══ DATA EXTRACT ══

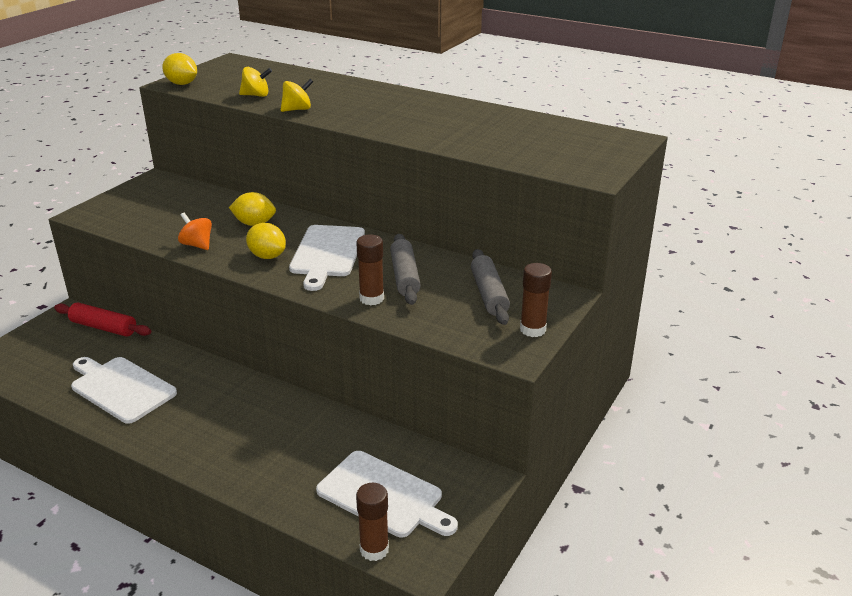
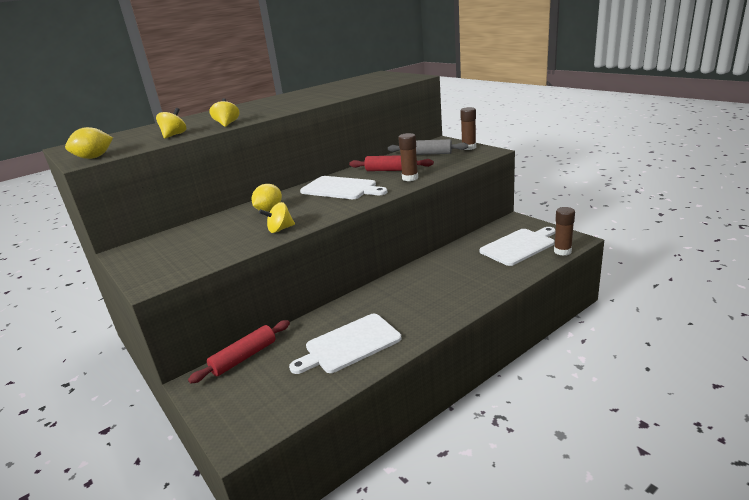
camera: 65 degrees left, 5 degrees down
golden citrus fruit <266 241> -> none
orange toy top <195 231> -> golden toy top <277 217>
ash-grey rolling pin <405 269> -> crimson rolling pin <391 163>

═══

*WHAT NEEDS TO BE DONE*
Find each line in the data above with the word "golden", then copy it.

*RESPONSE AREA*
golden citrus fruit <266 241> -> none
orange toy top <195 231> -> golden toy top <277 217>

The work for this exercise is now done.